Dataset entries:

▶

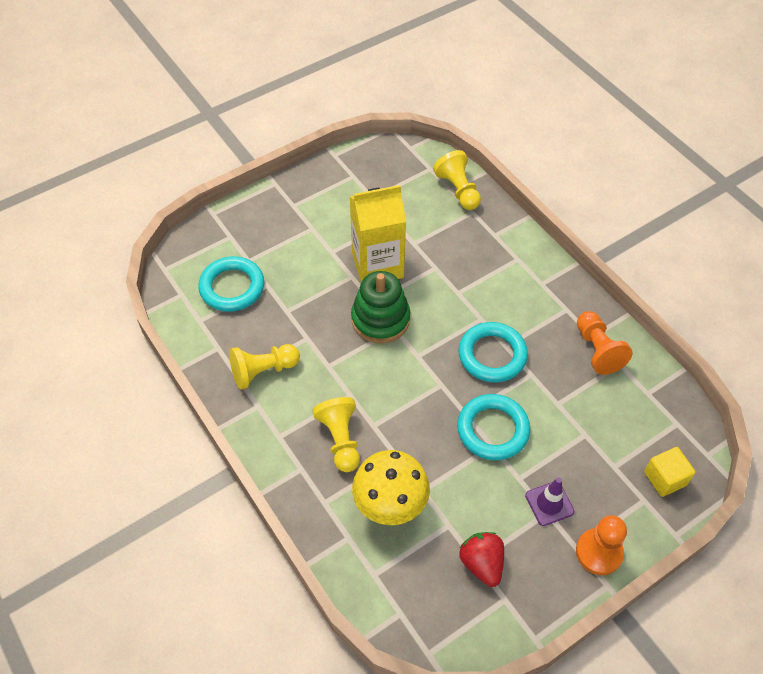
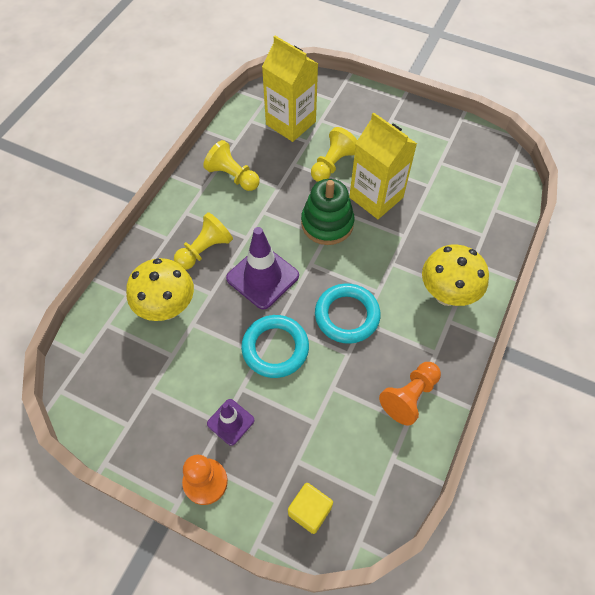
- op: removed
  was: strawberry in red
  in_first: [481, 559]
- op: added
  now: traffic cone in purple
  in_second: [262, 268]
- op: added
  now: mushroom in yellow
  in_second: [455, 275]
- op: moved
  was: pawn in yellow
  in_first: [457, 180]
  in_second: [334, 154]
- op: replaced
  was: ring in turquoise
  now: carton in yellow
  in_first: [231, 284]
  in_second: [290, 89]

◀

WHAT IS EXPECTED: The result should be the same data as above, line for line, with the pictures gone.

EXPECTED ANSWER:
- op: removed
  was: strawberry in red
  in_first: [481, 559]
- op: added
  now: traffic cone in purple
  in_second: [262, 268]
- op: added
  now: mushroom in yellow
  in_second: [455, 275]
- op: moved
  was: pawn in yellow
  in_first: [457, 180]
  in_second: [334, 154]
- op: replaced
  was: ring in turquoise
  now: carton in yellow
  in_first: [231, 284]
  in_second: [290, 89]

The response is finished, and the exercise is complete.